HOW TO COMPLETE THIS TASK
Pictures stay out; please output the remaining data exactly.

DATA SUPPLIED
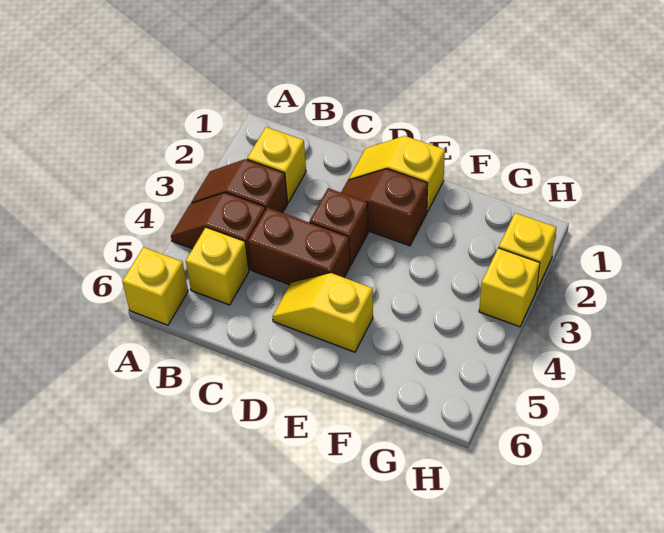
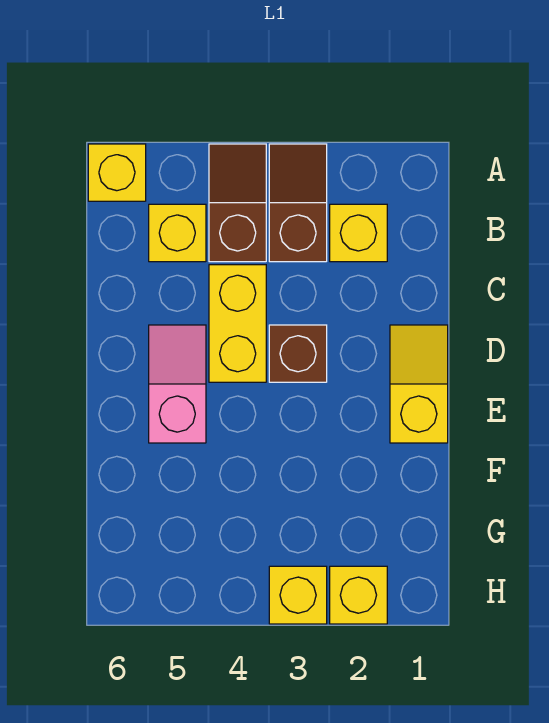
brown brick C4:D4 level 1 -> yellow brick C4:D4 level 1
brown slope D2:E2 level 1 top E -> none
yellow slope D5:E5 level 1 top E -> pink slope D5:E5 level 1 top E

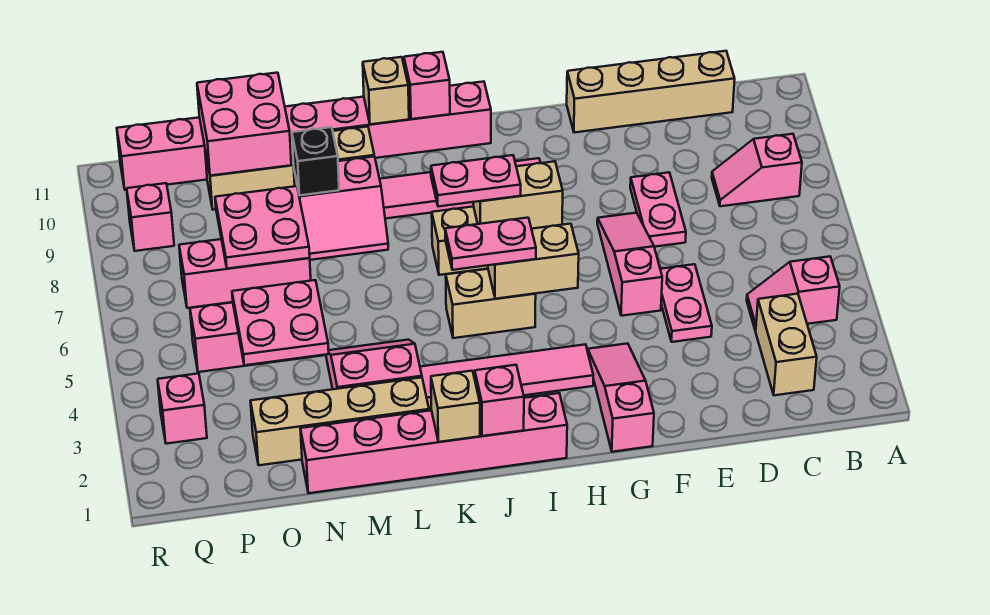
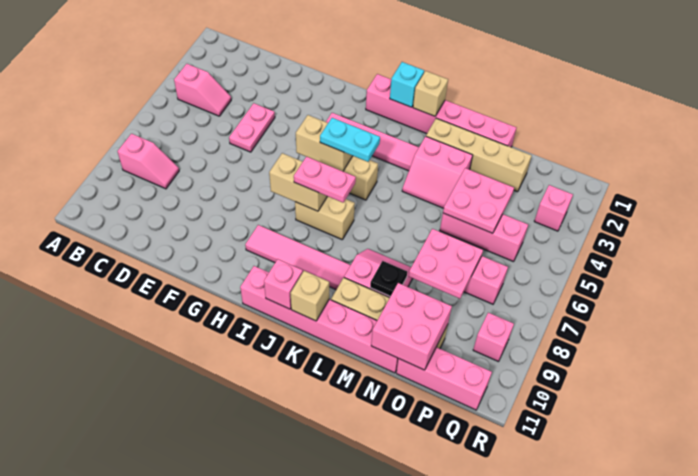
tan brick C2:C3 level 1 -> none
tan brick C11:F11 level 1 -> none
pink plate E7:E8 level 1 -> none
pink slope F5:F7 level 1 top 5 -> none
pink slope G1:G3 level 1 top 1 -> none
pink plate I5:J5 level 3 -> cyan plate I5:J5 level 3
pink brick J1 level 2 -> cyan brick J1 level 2
black brick M9 level 2 -> black plate M9 level 2

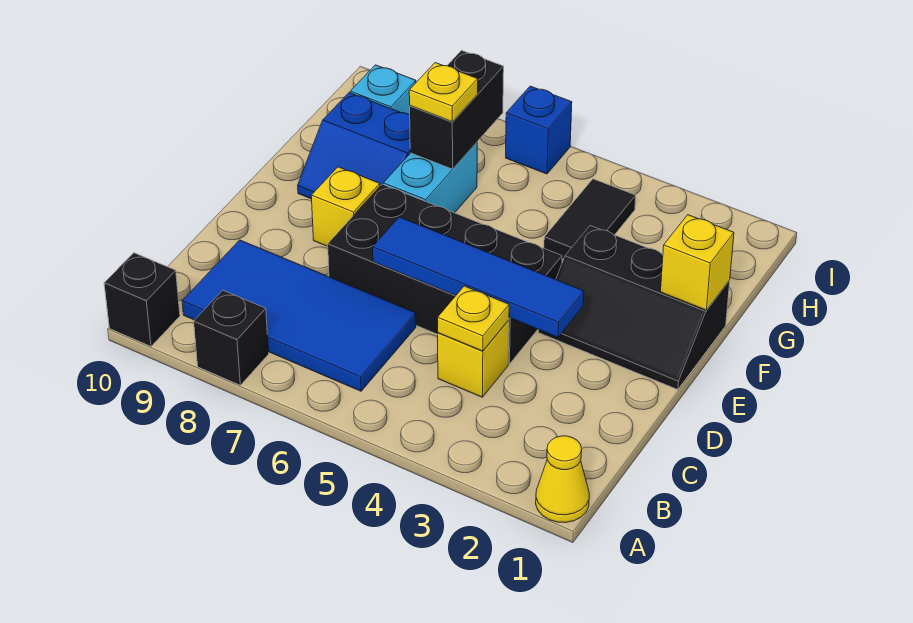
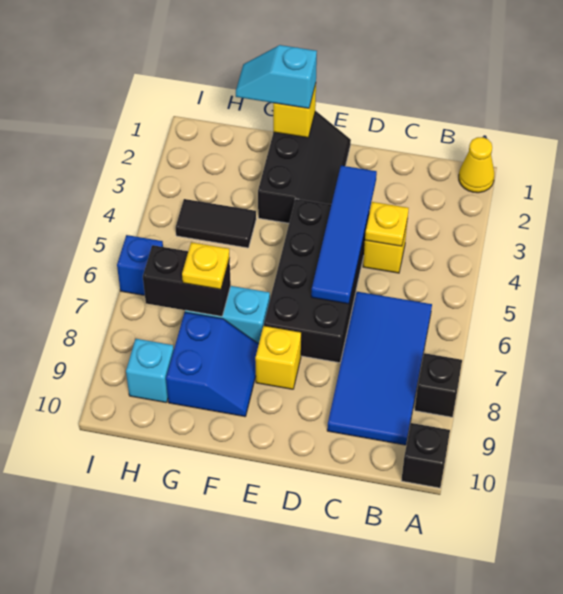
none -> cyan slope F1:G1 level 3 top F

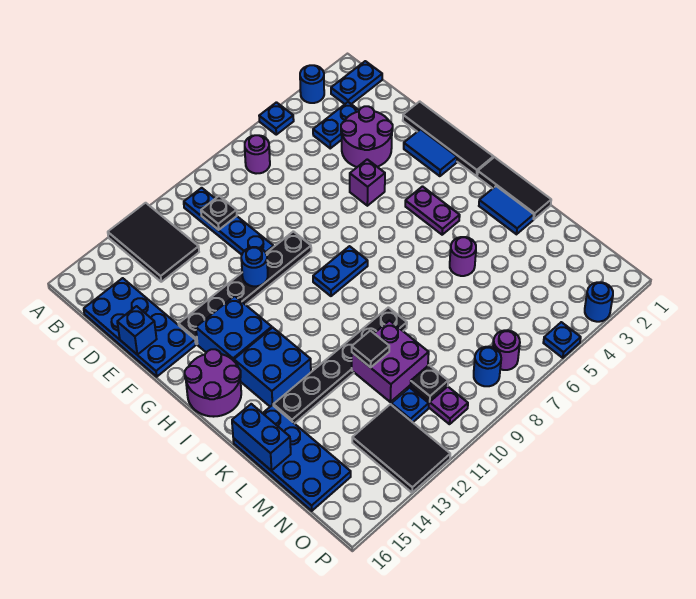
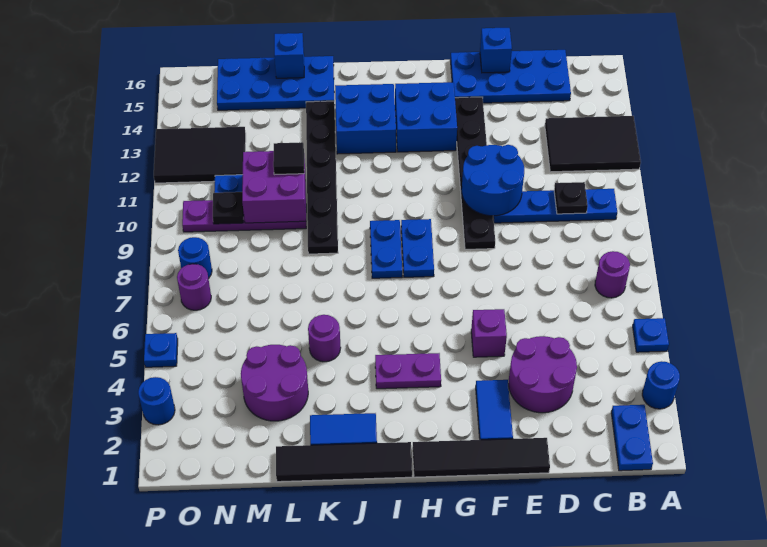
blue plate C3:C4 level 1 -> blue plate I8:I9 level 1
blue tile F2:G2 level 1 -> blue tile F2:F3 level 1
blue round brick F11 level 2 -> blue round brick E10:F11 level 2
purple round brick H15:I16 level 1 -> purple round brick L3:M4 level 1
black tile I1:K1 level 1 -> black tile I1:L1 level 1
blue brick K16:L16 level 2 -> blue brick L16 level 2

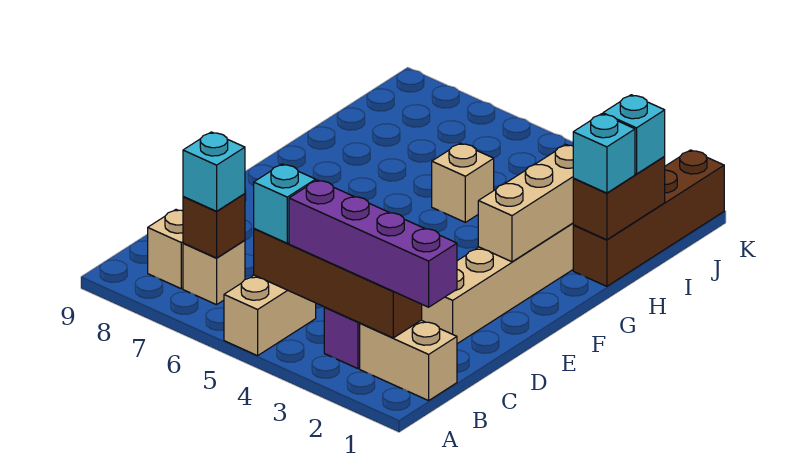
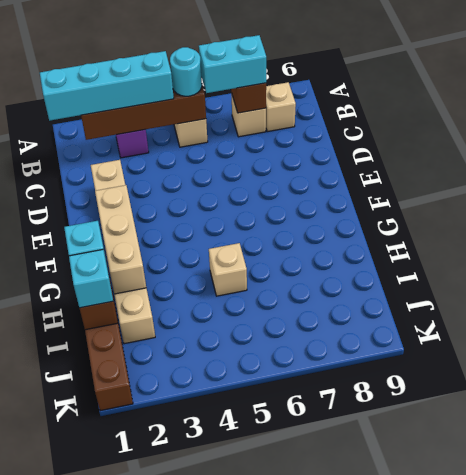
tan brick B1:B2 level 1 -> none
purple brick B1:B4 level 3 -> cyan brick B1:B4 level 3
cyan brick B5 level 3 -> cyan round brick B5 level 3
cyan brick B7 level 3 -> cyan brick B6:B7 level 3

WRITTEN REPLY
brown brick C4:D4 level 1 -> yellow brick C4:D4 level 1
brown slope D2:E2 level 1 top E -> none
yellow slope D5:E5 level 1 top E -> pink slope D5:E5 level 1 top E

tan brick C2:C3 level 1 -> none
tan brick C11:F11 level 1 -> none
pink plate E7:E8 level 1 -> none
pink slope F5:F7 level 1 top 5 -> none
pink slope G1:G3 level 1 top 1 -> none
pink plate I5:J5 level 3 -> cyan plate I5:J5 level 3
pink brick J1 level 2 -> cyan brick J1 level 2
black brick M9 level 2 -> black plate M9 level 2

none -> cyan slope F1:G1 level 3 top F

blue plate C3:C4 level 1 -> blue plate I8:I9 level 1
blue tile F2:G2 level 1 -> blue tile F2:F3 level 1
blue round brick F11 level 2 -> blue round brick E10:F11 level 2
purple round brick H15:I16 level 1 -> purple round brick L3:M4 level 1
black tile I1:K1 level 1 -> black tile I1:L1 level 1
blue brick K16:L16 level 2 -> blue brick L16 level 2

tan brick B1:B2 level 1 -> none
purple brick B1:B4 level 3 -> cyan brick B1:B4 level 3
cyan brick B5 level 3 -> cyan round brick B5 level 3
cyan brick B7 level 3 -> cyan brick B6:B7 level 3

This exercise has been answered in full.